Task statement - Go through the data below and return each line where the string "turned" occurs.

Material shown -

===============

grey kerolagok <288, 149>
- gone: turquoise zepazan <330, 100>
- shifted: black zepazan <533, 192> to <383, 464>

===============

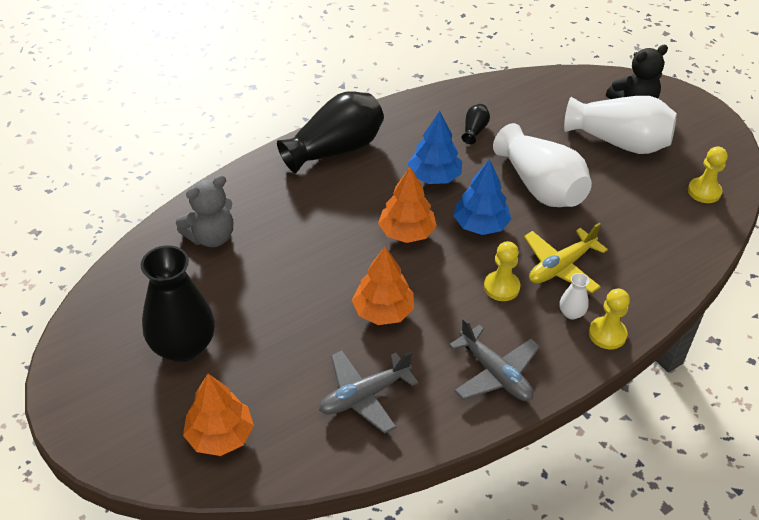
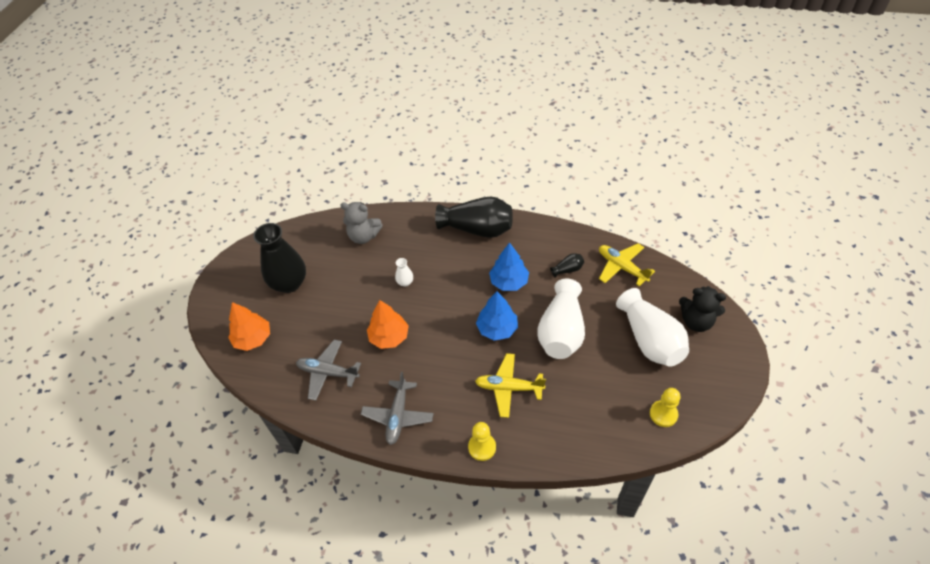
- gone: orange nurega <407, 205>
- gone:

===============

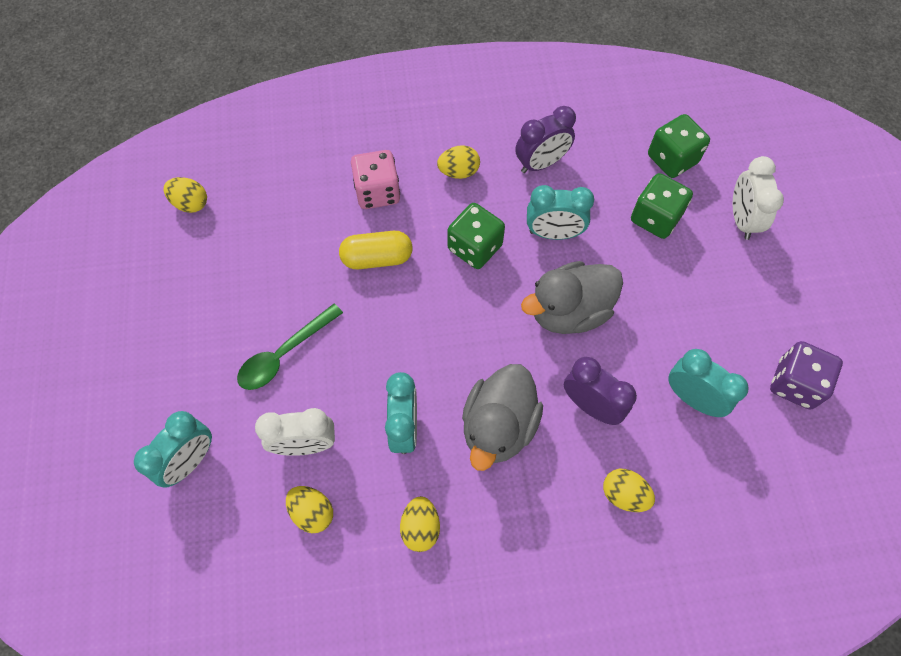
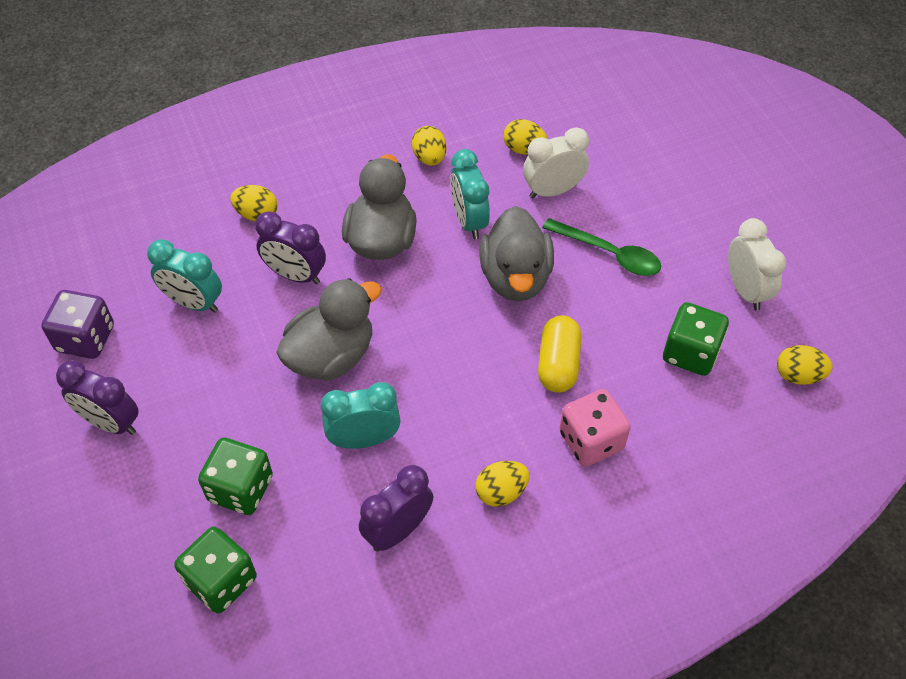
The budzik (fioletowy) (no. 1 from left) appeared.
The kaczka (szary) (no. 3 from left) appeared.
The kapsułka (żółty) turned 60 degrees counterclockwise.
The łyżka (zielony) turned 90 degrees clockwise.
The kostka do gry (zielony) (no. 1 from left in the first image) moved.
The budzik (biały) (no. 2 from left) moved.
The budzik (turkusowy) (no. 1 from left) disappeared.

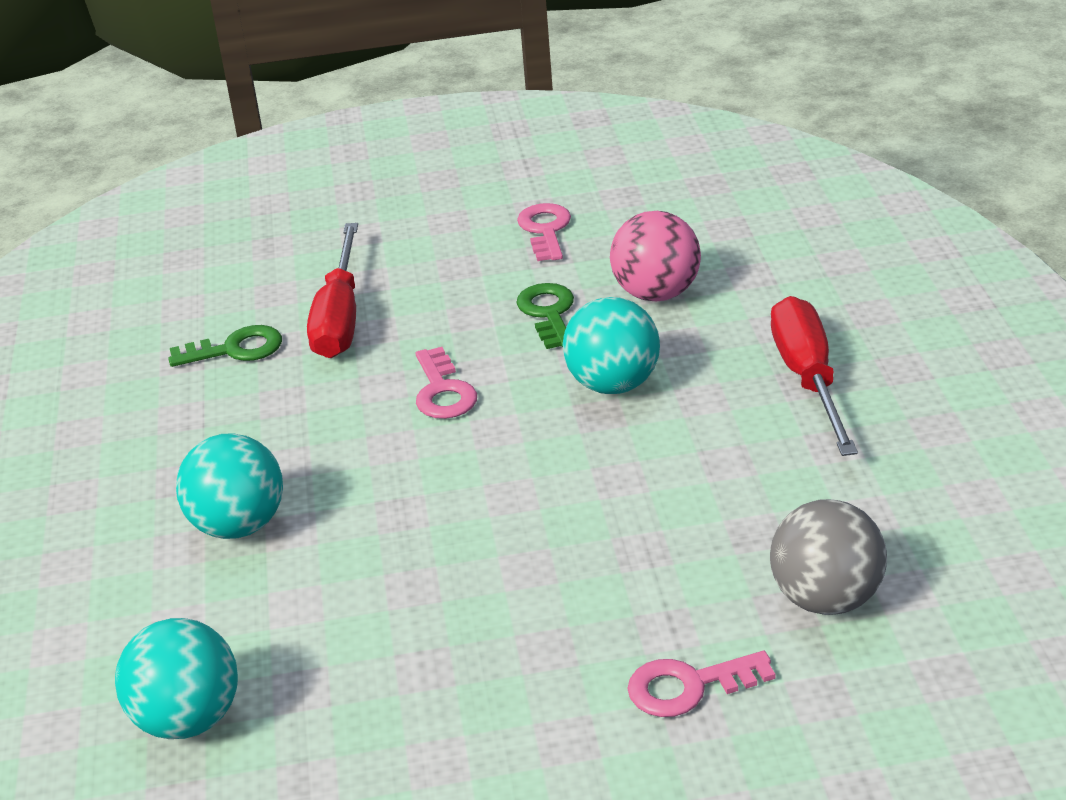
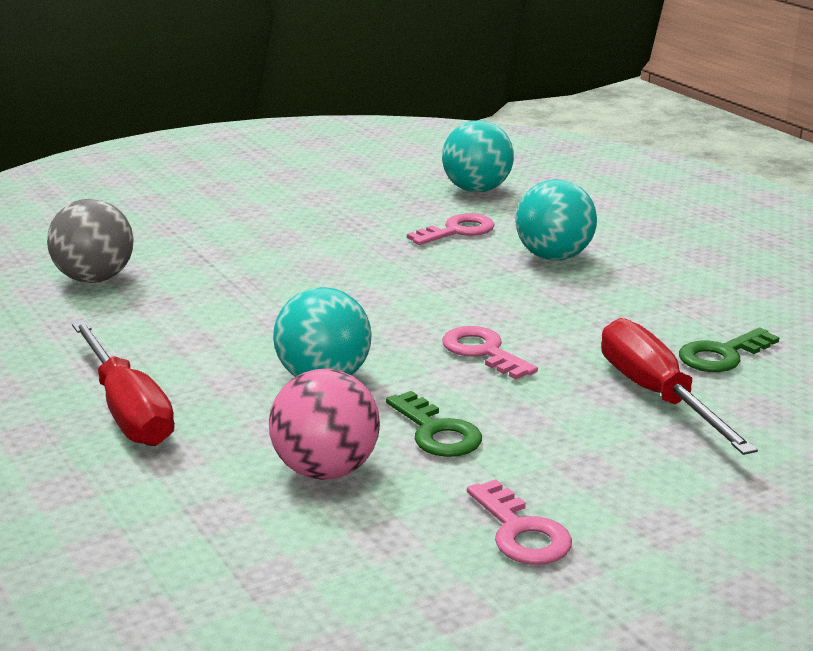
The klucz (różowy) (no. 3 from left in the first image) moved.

===============

Solution -
The kapsułka (żółty) turned 60 degrees counterclockwise.
The łyżka (zielony) turned 90 degrees clockwise.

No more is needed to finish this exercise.